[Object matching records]
§
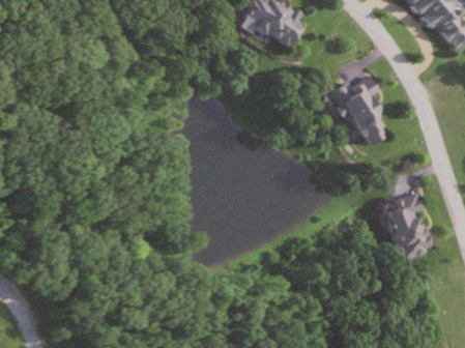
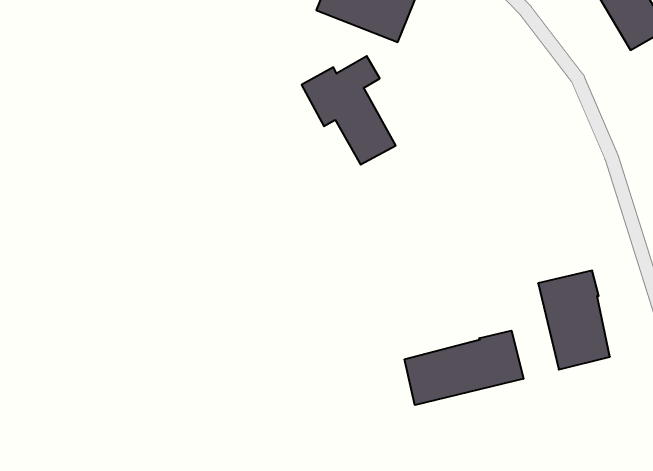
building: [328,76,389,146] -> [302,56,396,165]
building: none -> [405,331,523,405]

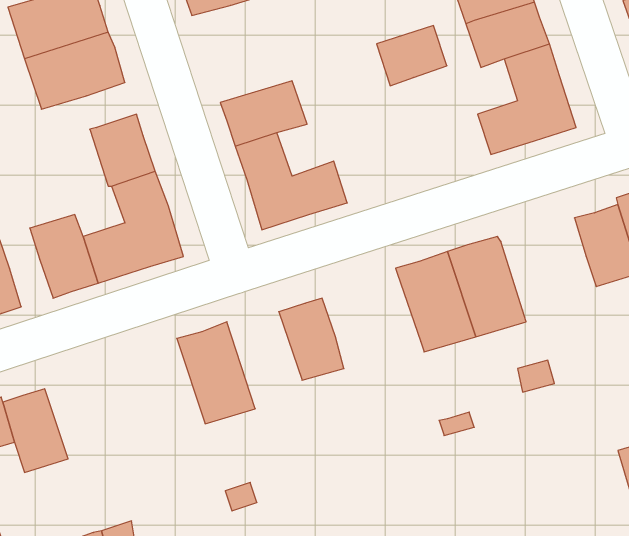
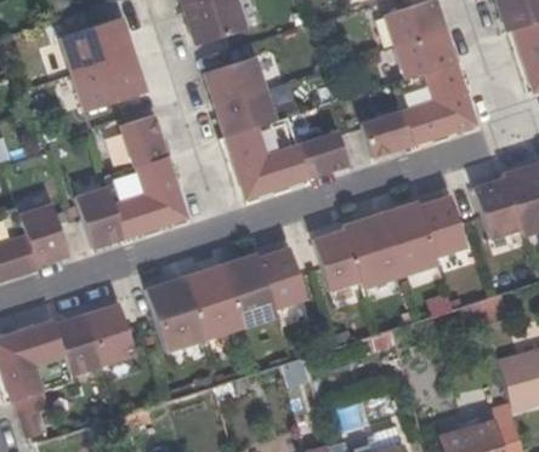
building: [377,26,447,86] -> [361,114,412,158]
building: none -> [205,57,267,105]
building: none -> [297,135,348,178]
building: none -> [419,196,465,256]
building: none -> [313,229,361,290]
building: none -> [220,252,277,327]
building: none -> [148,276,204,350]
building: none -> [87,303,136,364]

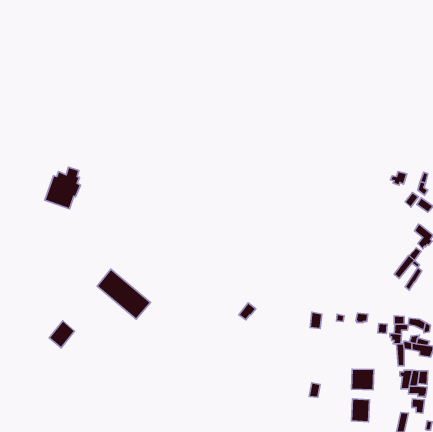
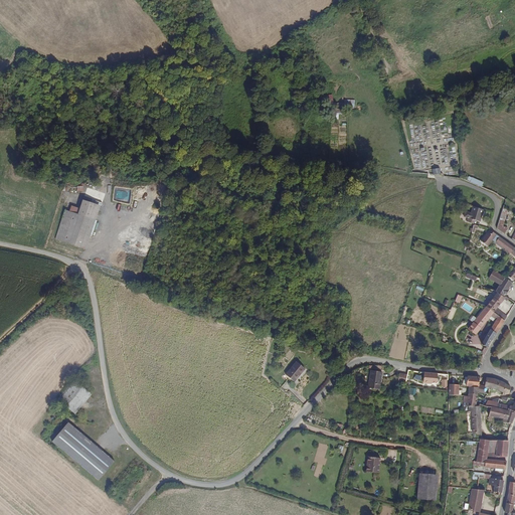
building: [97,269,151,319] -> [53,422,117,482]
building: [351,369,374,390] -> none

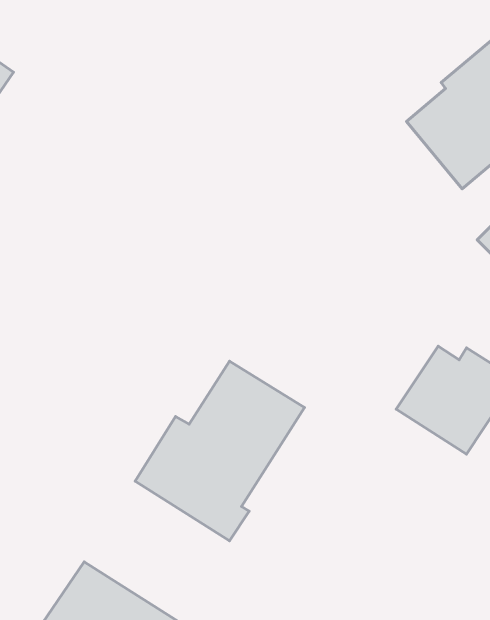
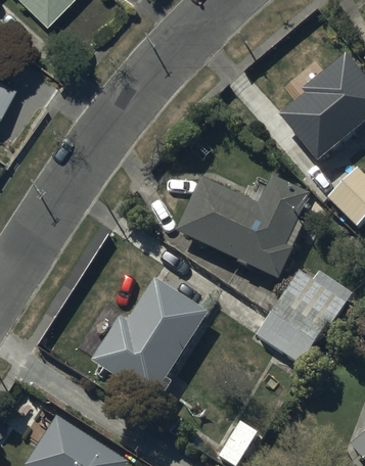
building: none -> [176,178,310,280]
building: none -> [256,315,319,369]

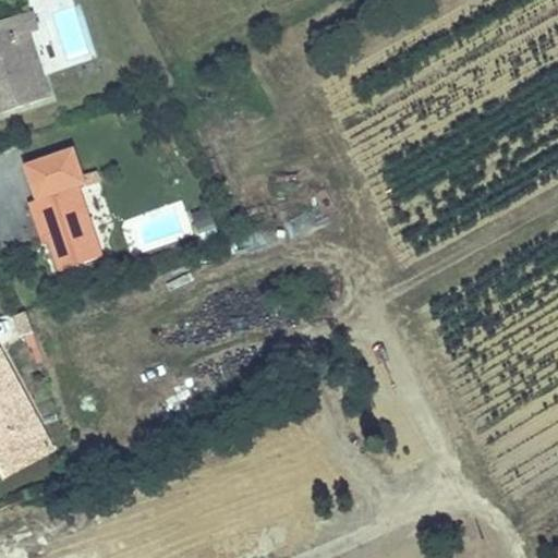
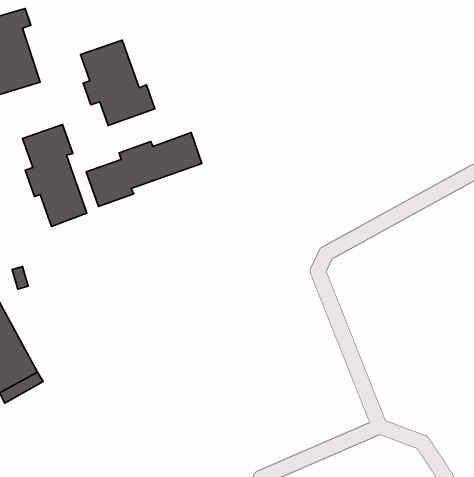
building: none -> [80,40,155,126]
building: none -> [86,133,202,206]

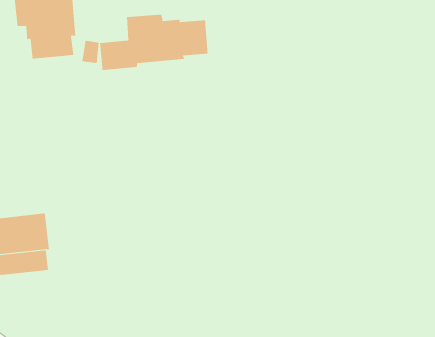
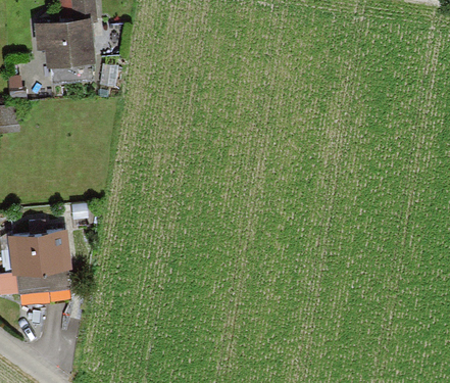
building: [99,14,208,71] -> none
§
• **Work instruction**
Your task is to print exactly the lines from the one containing "building: [377,26,447,86] ->" through the final line of the records above, with no pictures and nothing more.

• **Answer box**
building: [377,26,447,86] -> [361,114,412,158]
building: none -> [205,57,267,105]
building: none -> [297,135,348,178]
building: none -> [419,196,465,256]
building: none -> [313,229,361,290]
building: none -> [220,252,277,327]
building: none -> [148,276,204,350]
building: none -> [87,303,136,364]

building: [97,269,151,319] -> [53,422,117,482]
building: [351,369,374,390] -> none

building: none -> [176,178,310,280]
building: none -> [256,315,319,369]

building: none -> [80,40,155,126]
building: none -> [86,133,202,206]

building: [99,14,208,71] -> none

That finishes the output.